▸ Entries from a dataset
::::::::

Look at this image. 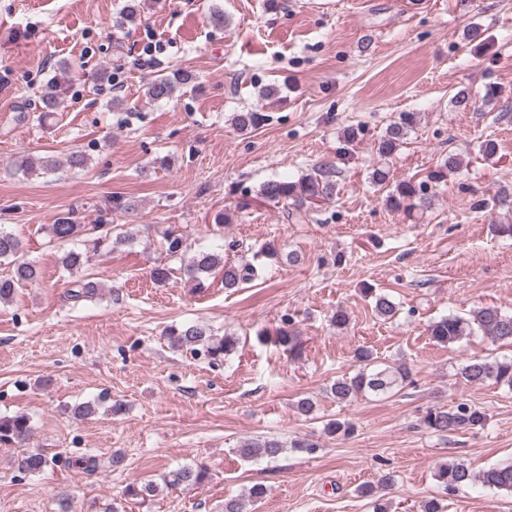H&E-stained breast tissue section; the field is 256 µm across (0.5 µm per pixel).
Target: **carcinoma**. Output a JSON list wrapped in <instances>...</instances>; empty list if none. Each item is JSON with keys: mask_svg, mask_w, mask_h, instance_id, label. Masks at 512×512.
<instances>
[{"mask_svg": "<svg viewBox=\"0 0 512 512\" xmlns=\"http://www.w3.org/2000/svg\"><path fill=\"white\" fill-rule=\"evenodd\" d=\"M140 15L138 0H128V3L116 20V26L122 27L135 21ZM190 76L178 74L174 76L162 75L154 78L146 87L145 97L150 102H159L173 98L177 88L188 84ZM58 83L50 79L40 95L41 120H46L58 105ZM264 121L260 112H239L234 116L235 125L240 129H255ZM418 121L415 112H402L399 121L395 122L381 137L377 144L376 153L379 161L390 158L402 144V138L408 129L414 127ZM16 170L25 174H34L38 171L46 174L59 169L60 164L47 157H34L29 154L18 156L13 163ZM335 171L330 164H324L310 174H306L296 181L285 179H271L262 183L257 197L266 201L286 202L296 210L315 205L331 199L336 195ZM391 207L399 210L427 209L432 199L423 189L422 184L411 178H403L395 182L394 190L388 196ZM52 237L59 241L72 240L86 231V225L77 224L68 217H62L50 225ZM91 231L97 234L95 244L99 247L113 249L123 244L130 235H112L110 230H101L100 225H91ZM167 255L180 258L186 248L183 235L167 232L165 235ZM11 266L6 276L0 277V303L10 302L22 286L36 281L40 277L37 265L28 260L22 248V242L14 234L0 227V263ZM88 262L83 254L68 251L60 257L62 268L72 273L81 269ZM224 270V288L231 290L241 287L242 284L253 280L259 275L254 264L246 263L236 265L224 261V256L213 250H200L188 260L182 261L180 274L197 288L206 287V282L212 271L217 268ZM97 283L83 280L81 284L70 291L69 299L78 302L85 297L96 293ZM373 309L377 316L389 320L396 314L394 302L385 294H374ZM480 332L493 340L512 346V313L502 311L495 306L479 307L471 311L465 318L457 314H448L431 322L428 325V335L431 339L443 346L454 345L463 339ZM279 344L294 352L299 344L290 324L286 323L276 331ZM170 345L174 349L195 350V347L205 348V353L212 360H223L235 349L237 341L231 336L218 338L204 325L187 323L179 327H172L168 331ZM355 361L359 368L352 376L343 375L330 386V393L336 402L343 403L361 395L377 397L387 396L411 383V373L408 367L399 365L381 368L373 365L372 352L360 348L355 351ZM463 379L471 384H482L492 381L498 385H505L512 389V357L503 359L476 358L463 366L461 370ZM421 422L425 429L431 433H452L483 428L487 424V415L475 405L462 401L451 409L432 407L428 409ZM32 432L30 418L25 414L0 418V444L20 445L27 441ZM300 450H313L315 445L302 440H296L286 446L277 438L269 437L250 441L239 449L240 454L248 459L275 460L279 458L287 447ZM57 455H49L45 451L35 448L26 450L17 459V469L22 473H40L59 465ZM206 477V471L201 466H183L170 471L164 476V486L192 488L201 484ZM434 479L447 494H456L460 490L479 484L489 490L506 491L512 493V461L494 464L475 473L462 460L454 457L441 463L434 473ZM395 482V475L391 472L379 476L377 484L363 486L359 492L370 498L372 512H390L387 502L381 492L390 488ZM159 488L148 482L144 485H130L126 488V496L146 502L154 497Z\"/></svg>", "mask_w": 512, "mask_h": 512, "instance_id": "1", "label": "carcinoma"}]
</instances>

::::::::

▸ Instruction
Reproduce each line holding the word "instances".

▸ Answer to this exercise
Target: **carcinoma**. Output a JSON list wrapped in <instances>...</instances>; empty list if none. Each item is JSON with keys: mask_svg, mask_w, mask_h, instance_id, label. Masks at 512×512.
<instances>
</instances>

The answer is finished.